Wherever pictures occur in the entries below, leave them out and retype the rest exactly.

* _Scene edit records_
= = = = =

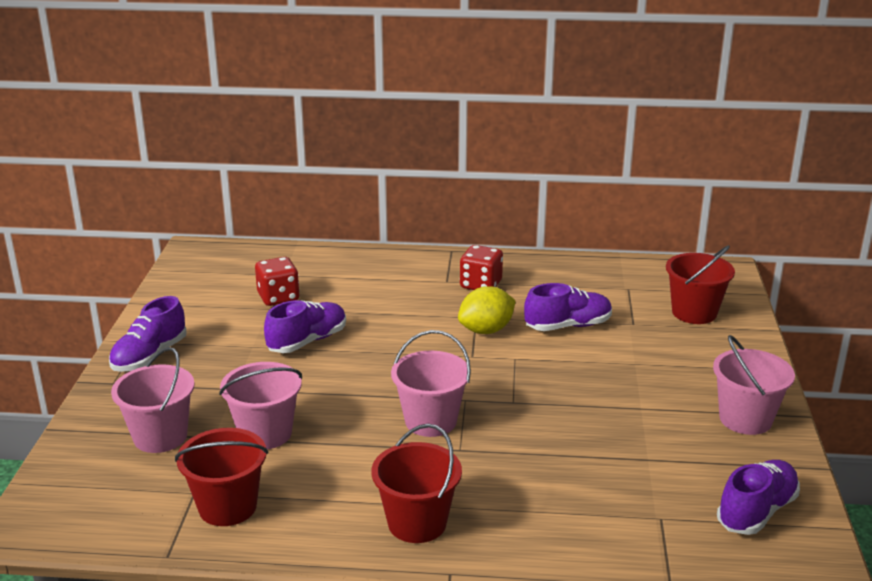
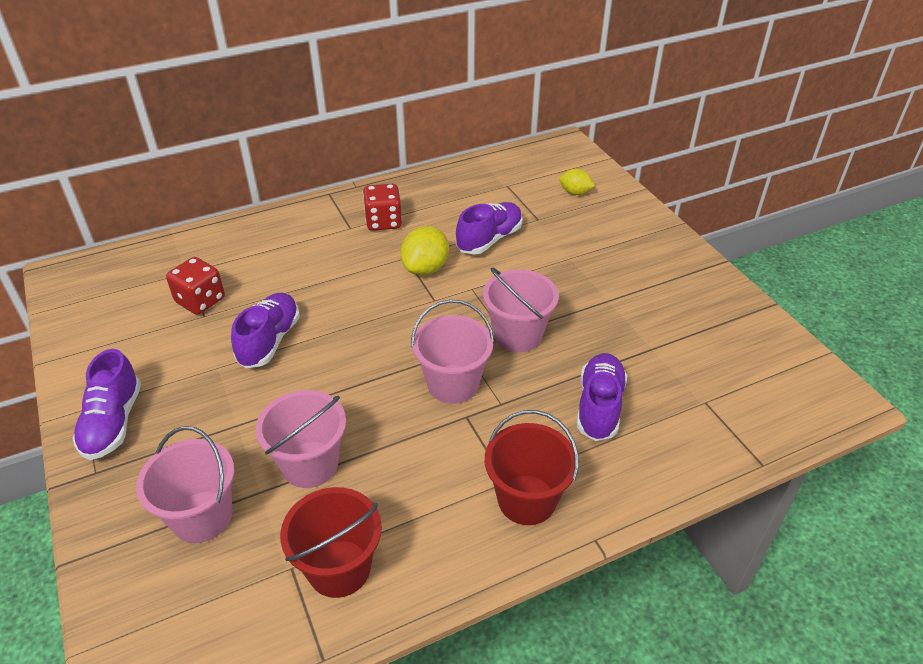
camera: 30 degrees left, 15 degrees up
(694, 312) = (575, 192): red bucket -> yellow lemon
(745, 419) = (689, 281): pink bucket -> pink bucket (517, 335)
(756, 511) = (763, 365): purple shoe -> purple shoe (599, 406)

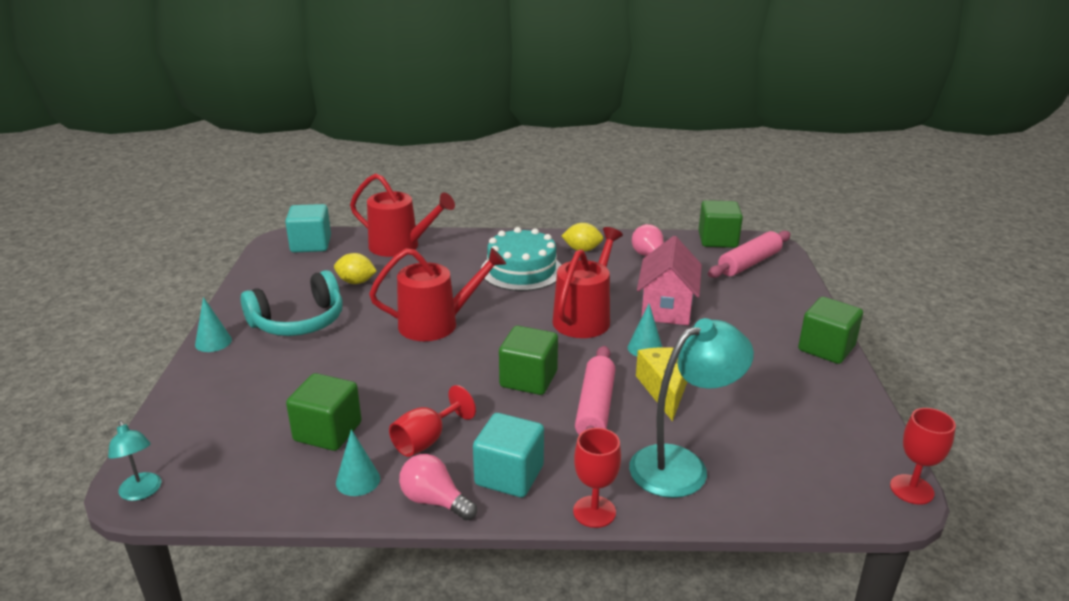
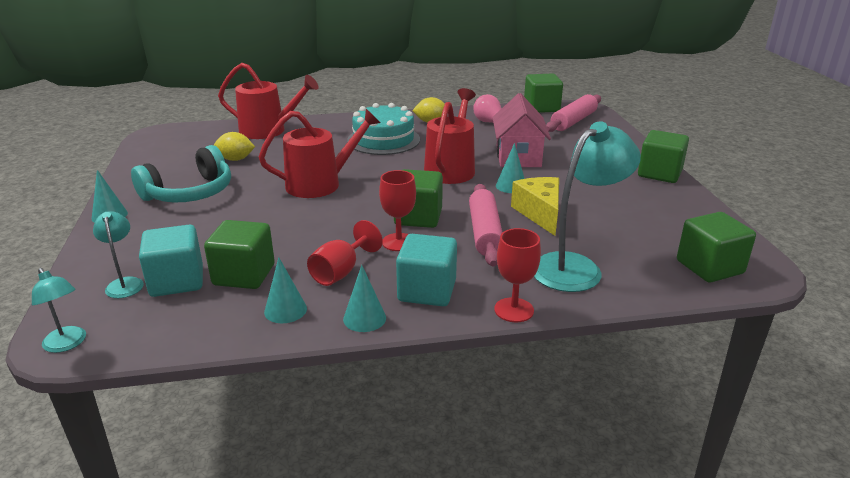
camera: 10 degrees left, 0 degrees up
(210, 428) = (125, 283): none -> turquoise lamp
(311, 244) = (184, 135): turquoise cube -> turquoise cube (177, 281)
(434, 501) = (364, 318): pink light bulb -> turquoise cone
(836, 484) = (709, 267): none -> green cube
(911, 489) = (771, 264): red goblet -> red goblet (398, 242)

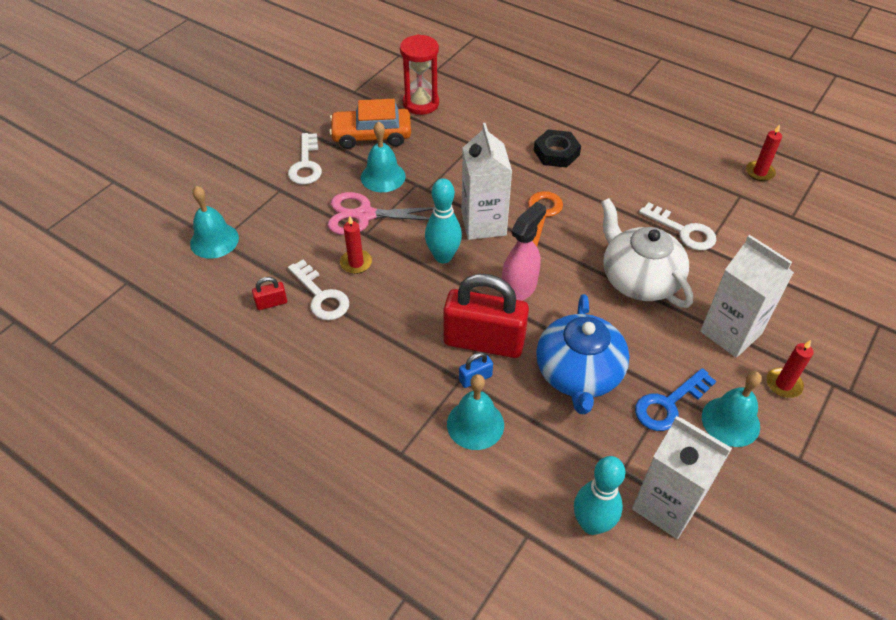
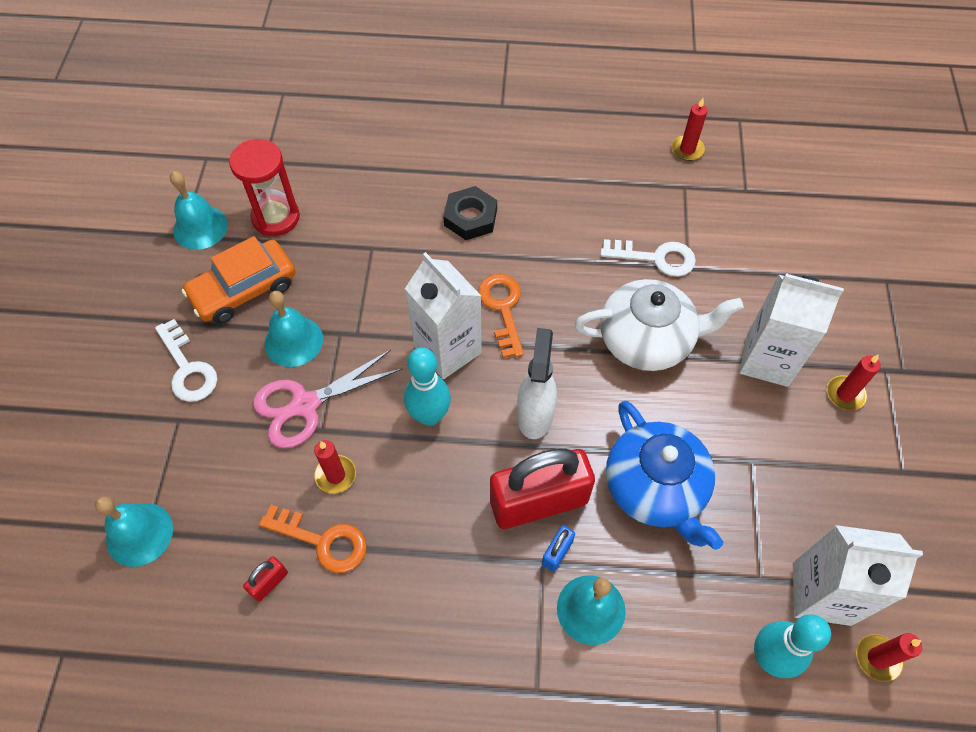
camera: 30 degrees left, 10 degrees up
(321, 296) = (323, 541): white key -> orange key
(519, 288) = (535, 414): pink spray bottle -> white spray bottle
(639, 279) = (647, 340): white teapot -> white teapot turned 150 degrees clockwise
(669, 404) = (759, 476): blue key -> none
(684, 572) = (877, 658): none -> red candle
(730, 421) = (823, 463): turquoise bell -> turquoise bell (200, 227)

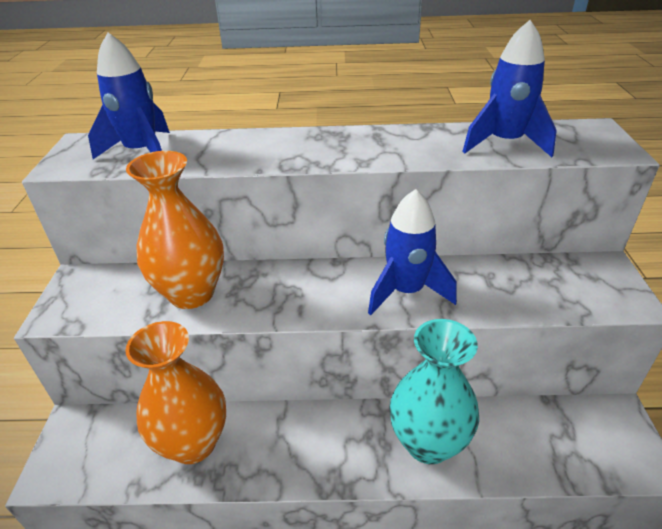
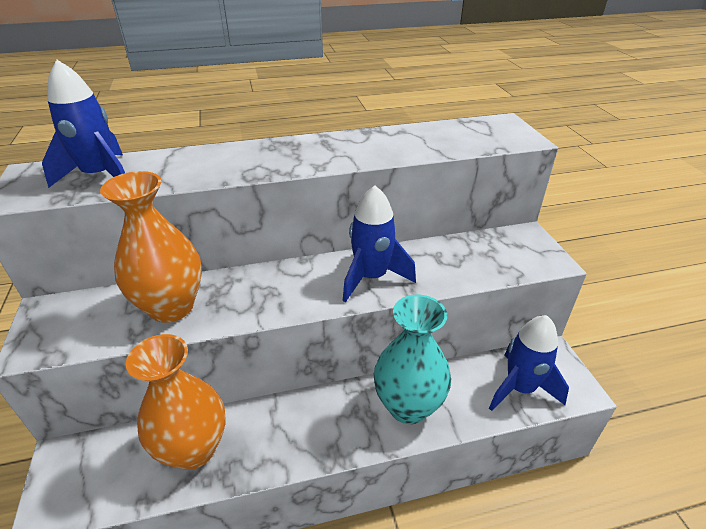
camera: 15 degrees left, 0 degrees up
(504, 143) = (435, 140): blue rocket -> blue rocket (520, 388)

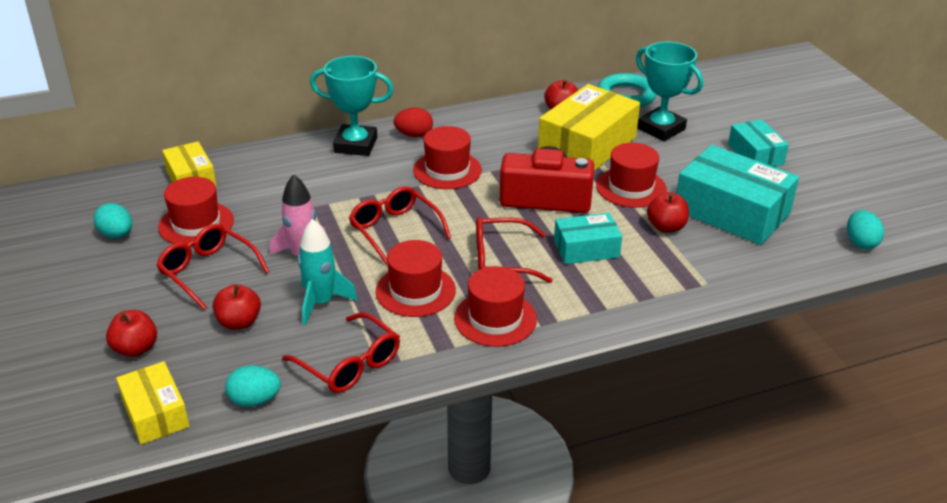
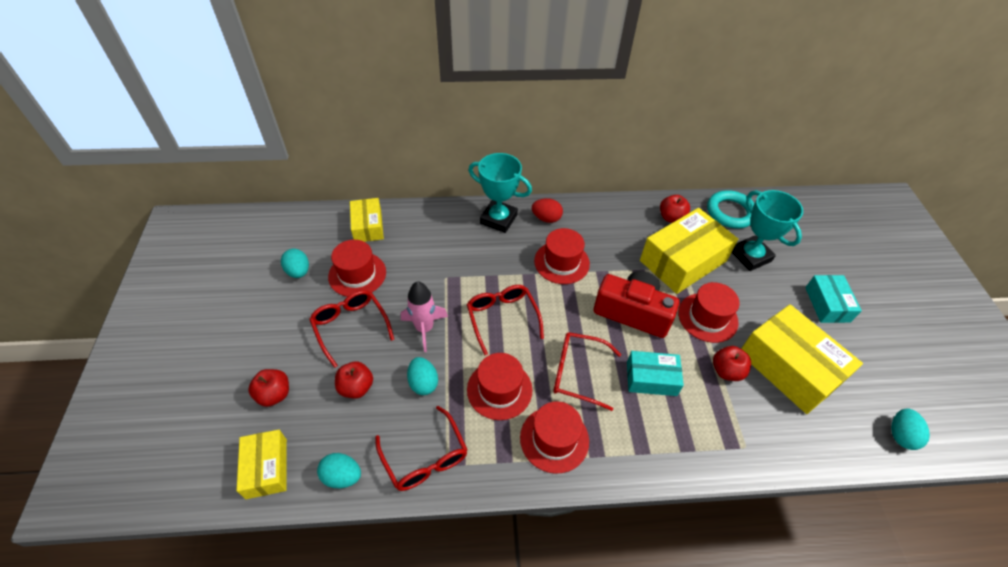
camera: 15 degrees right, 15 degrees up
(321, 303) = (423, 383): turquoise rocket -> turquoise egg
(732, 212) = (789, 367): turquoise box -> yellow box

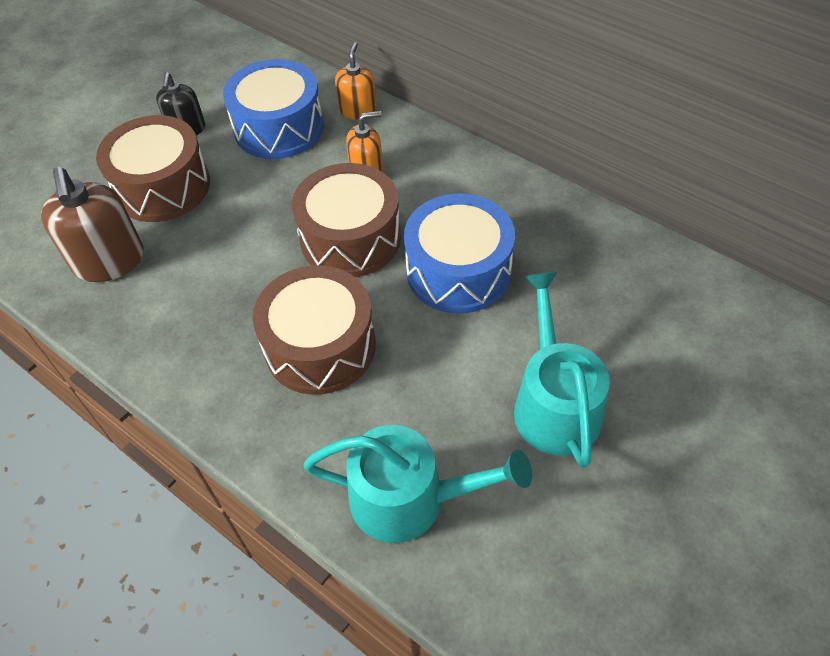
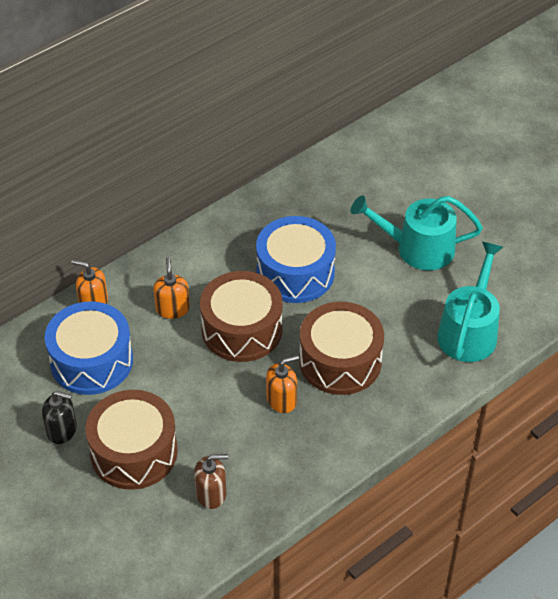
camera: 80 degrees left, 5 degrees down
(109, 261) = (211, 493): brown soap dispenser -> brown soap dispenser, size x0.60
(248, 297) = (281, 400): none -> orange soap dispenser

= = = = =

* _Worked solution_
camera: 30 degrees left, 15 degrees up
(694, 312) = (575, 192): red bucket -> yellow lemon
(745, 419) = (689, 281): pink bucket -> pink bucket (517, 335)
(756, 511) = (763, 365): purple shoe -> purple shoe (599, 406)

camera: 10 degrees left, 0 degrees up
(210, 428) = (125, 283): none -> turquoise lamp
(311, 244) = (184, 135): turquoise cube -> turquoise cube (177, 281)
(434, 501) = (364, 318): pink light bulb -> turquoise cone
(836, 484) = (709, 267): none -> green cube
(911, 489) = (771, 264): red goblet -> red goblet (398, 242)

camera: 30 degrees left, 10 degrees up
(321, 296) = (323, 541): white key -> orange key
(519, 288) = (535, 414): pink spray bottle -> white spray bottle
(639, 279) = (647, 340): white teapot -> white teapot turned 150 degrees clockwise
(669, 404) = (759, 476): blue key -> none
(684, 572) = (877, 658): none -> red candle
(730, 421) = (823, 463): turquoise bell -> turquoise bell (200, 227)

camera: 15 degrees left, 0 degrees up
(504, 143) = (435, 140): blue rocket -> blue rocket (520, 388)

camera: 15 degrees right, 15 degrees up
(321, 303) = (423, 383): turquoise rocket -> turquoise egg
(732, 212) = (789, 367): turquoise box -> yellow box

camera: 80 degrees left, 5 degrees down
(109, 261) = (211, 493): brown soap dispenser -> brown soap dispenser, size x0.60
(248, 297) = (281, 400): none -> orange soap dispenser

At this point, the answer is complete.